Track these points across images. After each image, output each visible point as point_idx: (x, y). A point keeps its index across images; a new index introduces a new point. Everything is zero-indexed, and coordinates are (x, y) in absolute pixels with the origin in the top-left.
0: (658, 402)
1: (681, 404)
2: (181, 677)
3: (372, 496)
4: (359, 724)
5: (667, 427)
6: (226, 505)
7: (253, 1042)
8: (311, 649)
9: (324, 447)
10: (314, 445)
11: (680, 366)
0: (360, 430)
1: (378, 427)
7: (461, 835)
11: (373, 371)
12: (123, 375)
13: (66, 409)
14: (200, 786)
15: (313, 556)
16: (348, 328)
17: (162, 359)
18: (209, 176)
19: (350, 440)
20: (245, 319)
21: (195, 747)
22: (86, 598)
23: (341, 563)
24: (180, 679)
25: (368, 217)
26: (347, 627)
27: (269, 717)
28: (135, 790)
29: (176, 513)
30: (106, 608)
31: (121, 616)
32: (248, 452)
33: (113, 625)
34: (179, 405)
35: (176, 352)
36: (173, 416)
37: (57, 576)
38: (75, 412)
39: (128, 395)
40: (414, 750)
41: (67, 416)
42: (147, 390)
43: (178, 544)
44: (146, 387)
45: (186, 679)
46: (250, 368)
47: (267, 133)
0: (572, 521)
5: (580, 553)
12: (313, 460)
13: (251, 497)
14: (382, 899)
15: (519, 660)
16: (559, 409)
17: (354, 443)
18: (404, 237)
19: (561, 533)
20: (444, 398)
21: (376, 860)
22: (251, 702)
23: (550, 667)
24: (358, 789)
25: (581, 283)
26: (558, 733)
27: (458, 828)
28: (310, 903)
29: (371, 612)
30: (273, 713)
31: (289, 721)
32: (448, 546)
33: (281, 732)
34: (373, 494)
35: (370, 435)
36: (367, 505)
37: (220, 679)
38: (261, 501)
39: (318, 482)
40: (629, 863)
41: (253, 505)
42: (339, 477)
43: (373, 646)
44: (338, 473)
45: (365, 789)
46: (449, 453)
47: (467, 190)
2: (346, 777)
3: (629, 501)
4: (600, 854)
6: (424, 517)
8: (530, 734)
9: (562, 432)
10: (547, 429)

━━━━━━━━

Rewrite all the items above, replacing "top-left" with "upper-left" and leaving everything else unchanged.

Track these points across images. After each image, output each visible point as point_idx: (x, y). A point keeps its index across images; a new index introduces a new point. Everything is zero-indexed, and coordinates are (x, y) in absolute pixels with the origin in the upper-left.
0: (658, 402)
1: (681, 404)
2: (181, 677)
3: (372, 496)
4: (359, 724)
5: (667, 427)
6: (226, 505)
7: (253, 1042)
8: (311, 649)
9: (324, 447)
10: (314, 445)
11: (680, 366)
0: (360, 430)
1: (378, 427)
7: (461, 835)
11: (373, 371)
12: (123, 375)
13: (66, 409)
14: (200, 786)
15: (313, 556)
16: (348, 328)
17: (162, 359)
18: (209, 176)
19: (350, 440)
20: (245, 319)
21: (195, 747)
22: (86, 598)
23: (341, 563)
24: (180, 679)
25: (368, 217)
26: (347, 627)
27: (269, 717)
28: (135, 790)
29: (176, 513)
30: (106, 608)
31: (121, 616)
32: (248, 452)
33: (113, 625)
34: (179, 405)
35: (176, 352)
36: (173, 416)
37: (57, 576)
38: (75, 412)
39: (128, 395)
40: (414, 750)
41: (67, 416)
42: (147, 390)
43: (178, 544)
44: (146, 387)
45: (186, 679)
46: (250, 368)
47: (267, 133)
0: (572, 521)
5: (580, 553)
12: (313, 460)
13: (251, 497)
14: (382, 899)
15: (519, 660)
16: (559, 409)
17: (354, 443)
18: (404, 237)
19: (561, 533)
20: (444, 398)
21: (376, 860)
22: (251, 702)
23: (550, 667)
24: (358, 789)
25: (581, 283)
26: (558, 733)
27: (458, 828)
28: (310, 903)
29: (371, 612)
30: (273, 713)
31: (289, 721)
32: (448, 546)
33: (281, 732)
34: (373, 494)
35: (370, 435)
36: (367, 505)
37: (220, 679)
38: (261, 501)
39: (318, 482)
40: (629, 863)
41: (253, 505)
42: (339, 477)
43: (373, 646)
44: (338, 473)
45: (365, 789)
46: (449, 453)
47: (467, 190)
2: (346, 777)
3: (629, 501)
4: (600, 854)
6: (424, 517)
8: (530, 734)
9: (562, 432)
10: (547, 429)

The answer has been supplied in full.